*Task objective*.
Can you retype every record below exactly as written?

*Collected data*.
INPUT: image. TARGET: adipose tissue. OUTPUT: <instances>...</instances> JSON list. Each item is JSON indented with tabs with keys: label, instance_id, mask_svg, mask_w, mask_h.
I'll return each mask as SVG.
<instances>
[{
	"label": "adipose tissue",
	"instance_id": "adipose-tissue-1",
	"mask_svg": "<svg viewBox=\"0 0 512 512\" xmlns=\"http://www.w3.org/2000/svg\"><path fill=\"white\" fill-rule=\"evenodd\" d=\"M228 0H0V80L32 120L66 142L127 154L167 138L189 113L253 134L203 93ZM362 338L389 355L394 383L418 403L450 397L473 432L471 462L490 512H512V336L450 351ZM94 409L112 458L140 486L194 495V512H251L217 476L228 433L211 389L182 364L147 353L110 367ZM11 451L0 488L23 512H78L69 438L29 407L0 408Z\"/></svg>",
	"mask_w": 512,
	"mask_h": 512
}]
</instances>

*Correct result*.
INPUT: image. TARGET: adipose tissue. OUTPUT: <instances>...</instances> JSON list. Each item is JSON indented with tabs with keys: label, instance_id, mask_svg, mask_w, mask_h.
I'll return each mask as SVG.
<instances>
[{
	"label": "adipose tissue",
	"instance_id": "adipose-tissue-1",
	"mask_svg": "<svg viewBox=\"0 0 512 512\" xmlns=\"http://www.w3.org/2000/svg\"><path fill=\"white\" fill-rule=\"evenodd\" d=\"M228 0H0V80L32 120L66 142L127 154L167 138L189 113L253 134L203 93ZM362 338L389 355L394 383L418 403L450 397L473 432L471 462L490 512H512V336L450 351ZM94 409L112 458L140 486L194 495V512H251L217 476L228 433L211 389L182 364L147 353L110 367ZM11 451L0 488L23 512H78L69 438L29 407L0 408Z\"/></svg>",
	"mask_w": 512,
	"mask_h": 512
}]
</instances>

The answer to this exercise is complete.